▶ [Work task]: Please return the listing exactly as it stands, skipping any pictures.

▶ [Study material]:

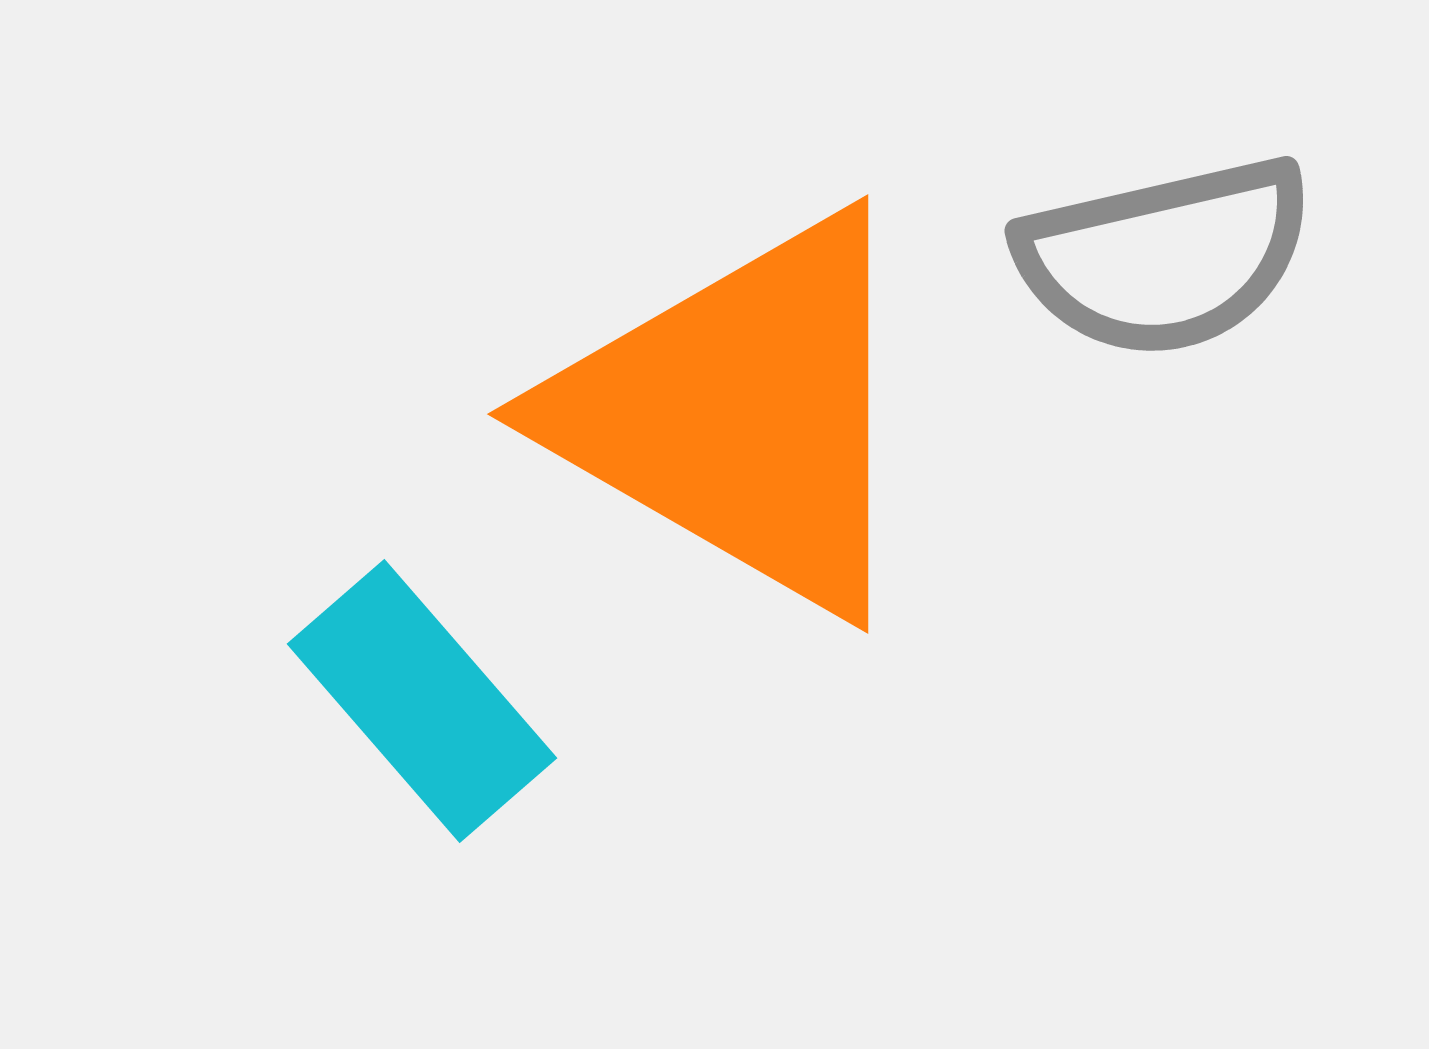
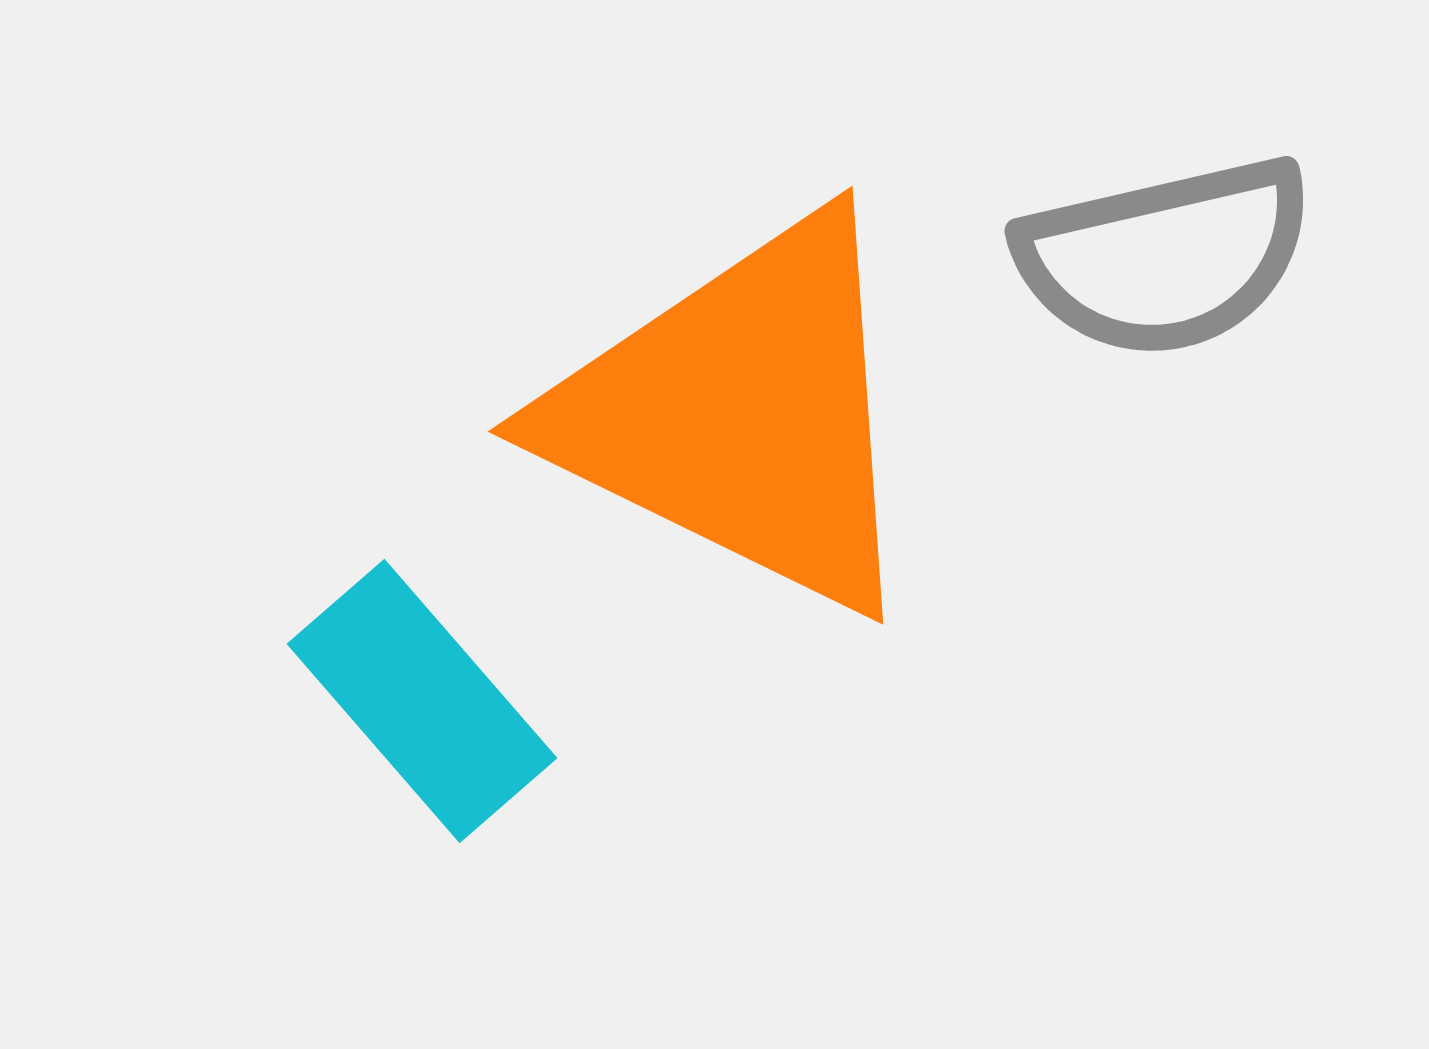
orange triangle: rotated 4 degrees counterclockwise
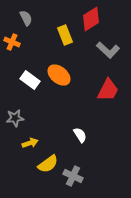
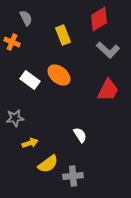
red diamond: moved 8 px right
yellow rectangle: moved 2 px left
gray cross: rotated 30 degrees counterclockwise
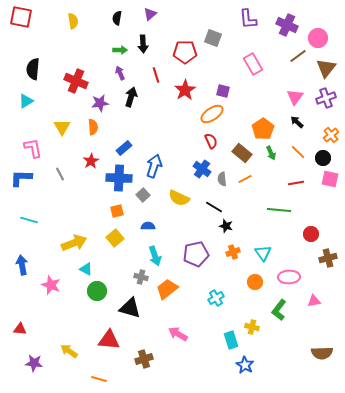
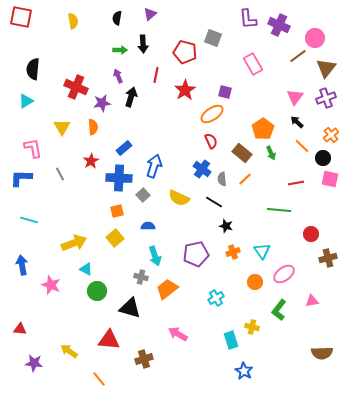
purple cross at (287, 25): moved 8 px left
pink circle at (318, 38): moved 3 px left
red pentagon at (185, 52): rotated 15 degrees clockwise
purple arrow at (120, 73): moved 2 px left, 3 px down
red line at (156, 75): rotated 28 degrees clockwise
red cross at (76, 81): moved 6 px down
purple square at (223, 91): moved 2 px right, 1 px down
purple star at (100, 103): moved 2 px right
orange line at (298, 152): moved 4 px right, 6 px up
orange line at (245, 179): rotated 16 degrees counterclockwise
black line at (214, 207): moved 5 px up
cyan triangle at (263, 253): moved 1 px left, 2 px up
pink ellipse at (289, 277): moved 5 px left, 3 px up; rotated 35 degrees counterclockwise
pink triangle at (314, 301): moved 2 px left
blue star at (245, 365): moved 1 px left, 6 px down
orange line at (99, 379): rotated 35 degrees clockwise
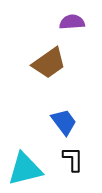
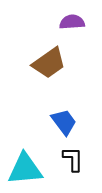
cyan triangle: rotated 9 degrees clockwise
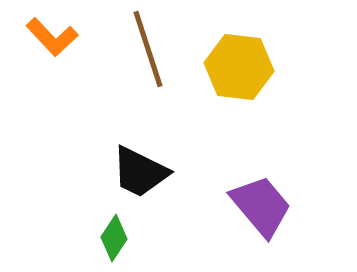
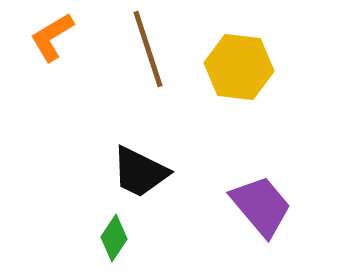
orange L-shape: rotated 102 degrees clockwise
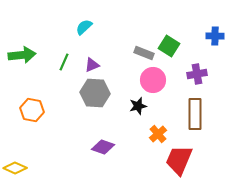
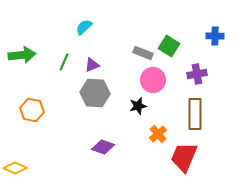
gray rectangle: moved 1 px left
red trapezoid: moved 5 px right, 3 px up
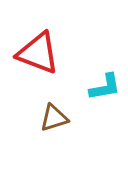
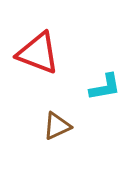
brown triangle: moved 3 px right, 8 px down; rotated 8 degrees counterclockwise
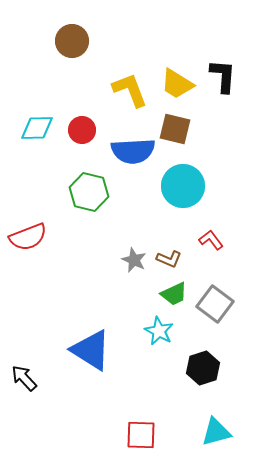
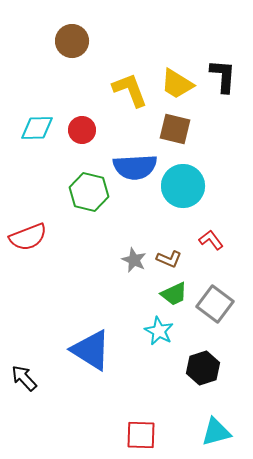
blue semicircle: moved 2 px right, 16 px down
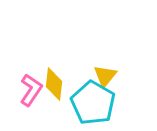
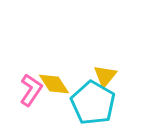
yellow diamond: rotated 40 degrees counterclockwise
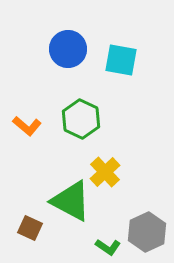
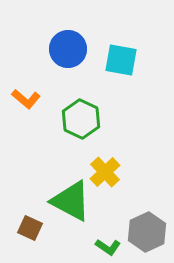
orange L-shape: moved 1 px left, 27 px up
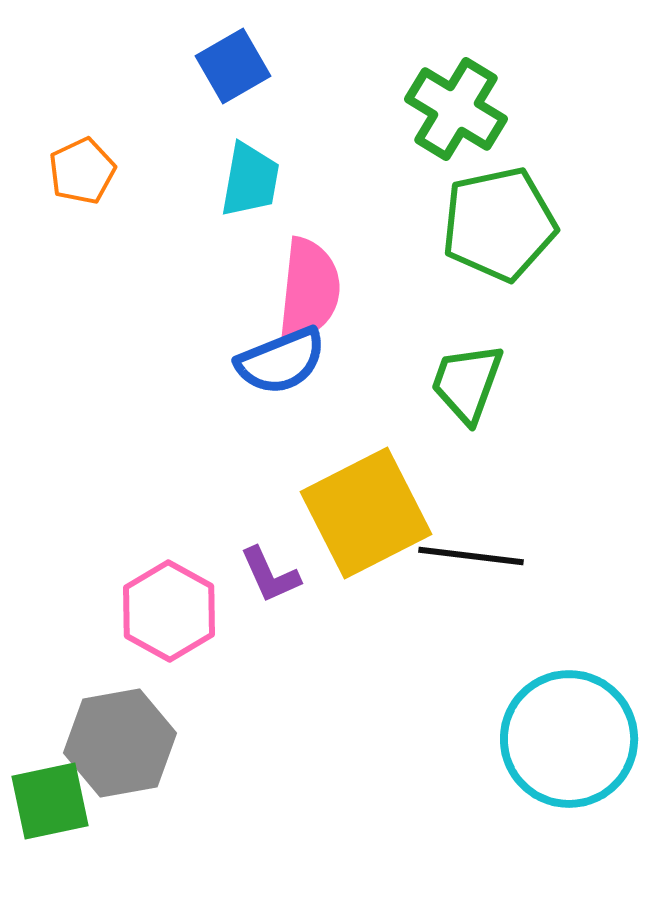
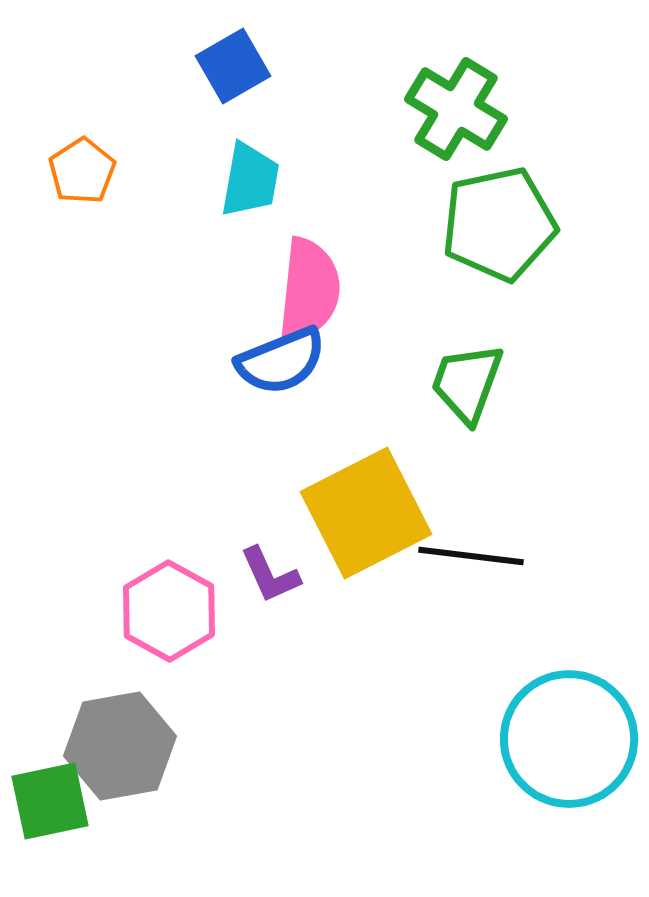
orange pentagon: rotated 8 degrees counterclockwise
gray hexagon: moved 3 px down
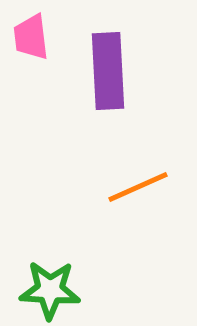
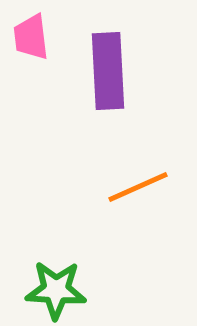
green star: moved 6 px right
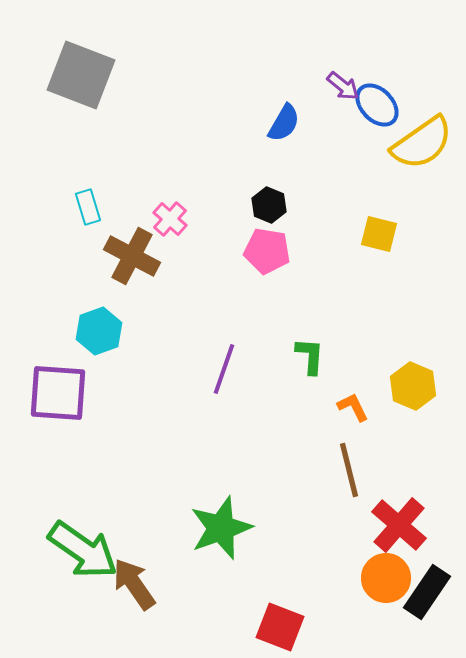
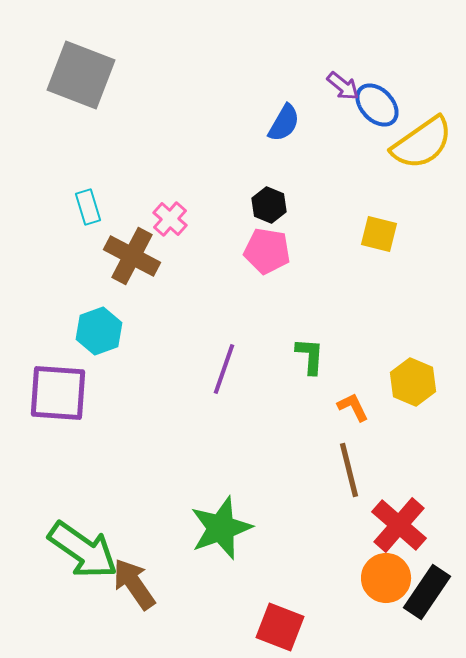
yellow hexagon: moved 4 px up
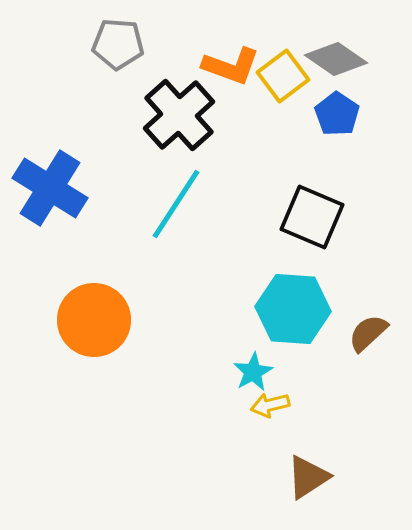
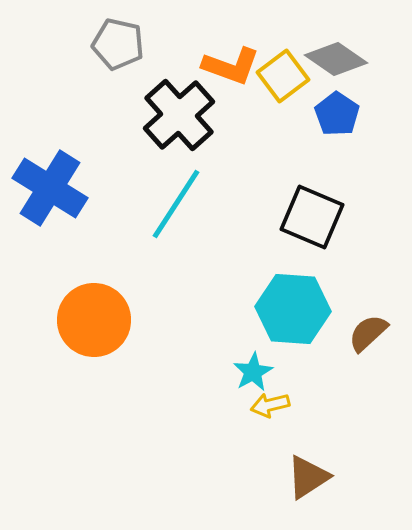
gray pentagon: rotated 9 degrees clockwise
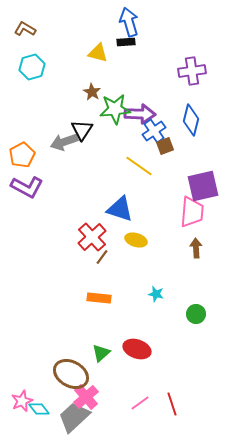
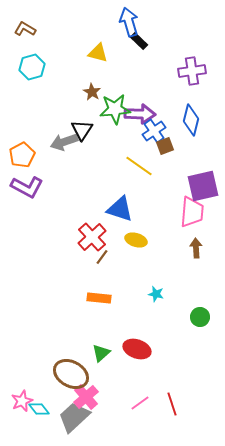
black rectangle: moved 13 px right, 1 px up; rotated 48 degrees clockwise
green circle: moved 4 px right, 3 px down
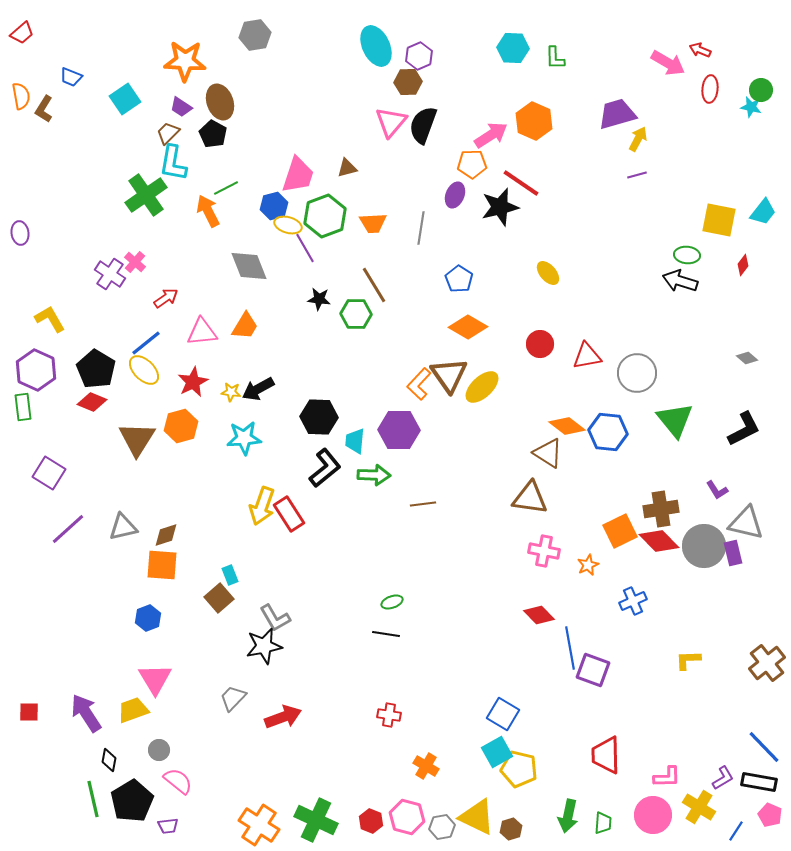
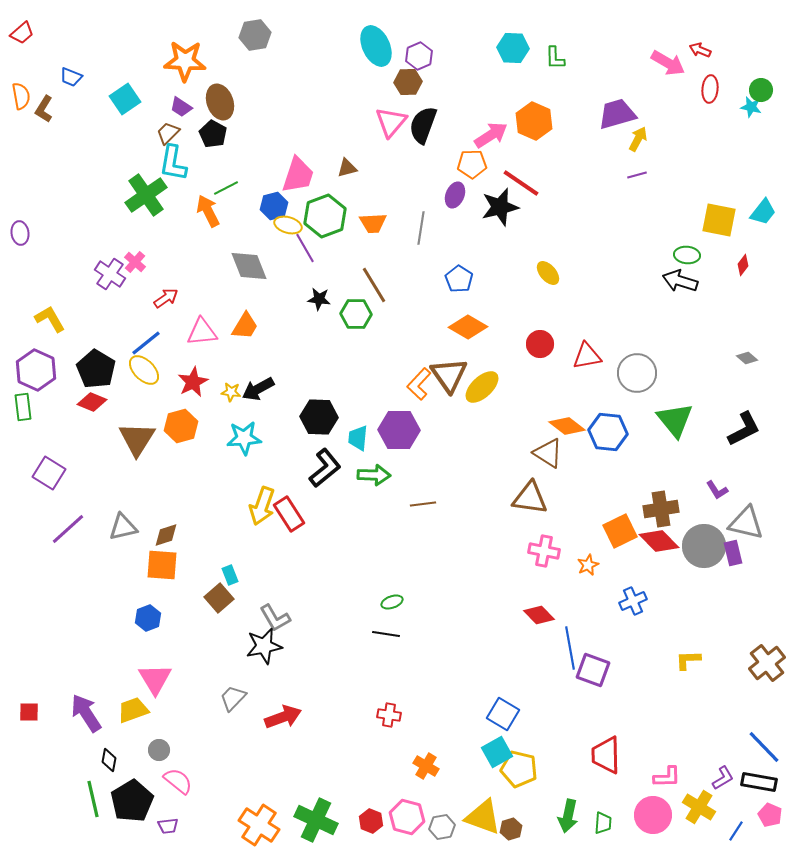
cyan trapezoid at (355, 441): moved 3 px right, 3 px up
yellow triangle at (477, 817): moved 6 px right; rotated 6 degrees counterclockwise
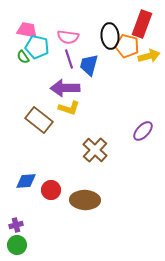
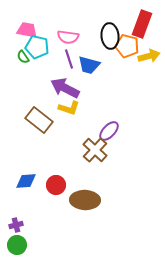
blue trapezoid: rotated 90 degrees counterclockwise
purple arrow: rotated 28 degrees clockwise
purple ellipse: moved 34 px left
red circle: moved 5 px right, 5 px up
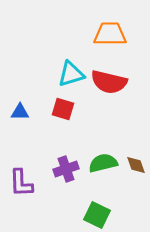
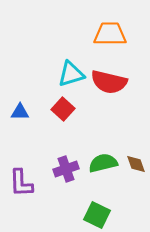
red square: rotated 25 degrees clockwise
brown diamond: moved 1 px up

▶ [Result below]:
orange triangle: rotated 4 degrees counterclockwise
red diamond: moved 8 px right
yellow rectangle: moved 2 px left
gray cross: rotated 30 degrees counterclockwise
purple cross at (287, 25): moved 8 px left
pink circle at (318, 38): moved 3 px left
red pentagon at (185, 52): rotated 15 degrees clockwise
purple arrow at (120, 73): moved 2 px left, 3 px down
red line at (156, 75): rotated 28 degrees clockwise
red cross at (76, 81): moved 6 px down
purple square at (223, 91): moved 2 px right, 1 px down
purple star at (100, 103): moved 2 px right
orange line at (298, 152): moved 4 px right, 6 px up
orange line at (245, 179): rotated 16 degrees counterclockwise
black line at (214, 207): moved 5 px up
cyan triangle at (263, 253): moved 1 px left, 2 px up
pink ellipse at (289, 277): moved 5 px left, 3 px up; rotated 35 degrees counterclockwise
pink triangle at (314, 301): moved 2 px left
blue star at (245, 365): moved 1 px left, 6 px down
orange line at (99, 379): rotated 35 degrees clockwise
cyan triangle: rotated 9 degrees clockwise
orange L-shape: rotated 102 degrees clockwise
gray rectangle: moved 1 px left
red trapezoid: moved 5 px right, 3 px up
brown triangle: moved 3 px right, 8 px down; rotated 8 degrees counterclockwise
blue semicircle: moved 2 px right, 16 px down
yellow diamond: rotated 40 degrees counterclockwise
orange L-shape: moved 1 px left, 27 px up
orange pentagon: rotated 8 degrees counterclockwise
gray hexagon: moved 3 px down
green star: moved 6 px right
yellow hexagon: moved 4 px up
gray pentagon: rotated 9 degrees clockwise
black rectangle: moved 13 px right, 1 px up; rotated 48 degrees clockwise
green circle: moved 4 px right, 3 px down
cyan trapezoid at (355, 441): moved 3 px right, 3 px up
yellow triangle at (477, 817): moved 6 px right; rotated 6 degrees counterclockwise
blue trapezoid: rotated 90 degrees counterclockwise
purple arrow: rotated 28 degrees clockwise
purple ellipse: moved 34 px left
red circle: moved 5 px right, 5 px up
red square: rotated 25 degrees clockwise
brown diamond: moved 1 px up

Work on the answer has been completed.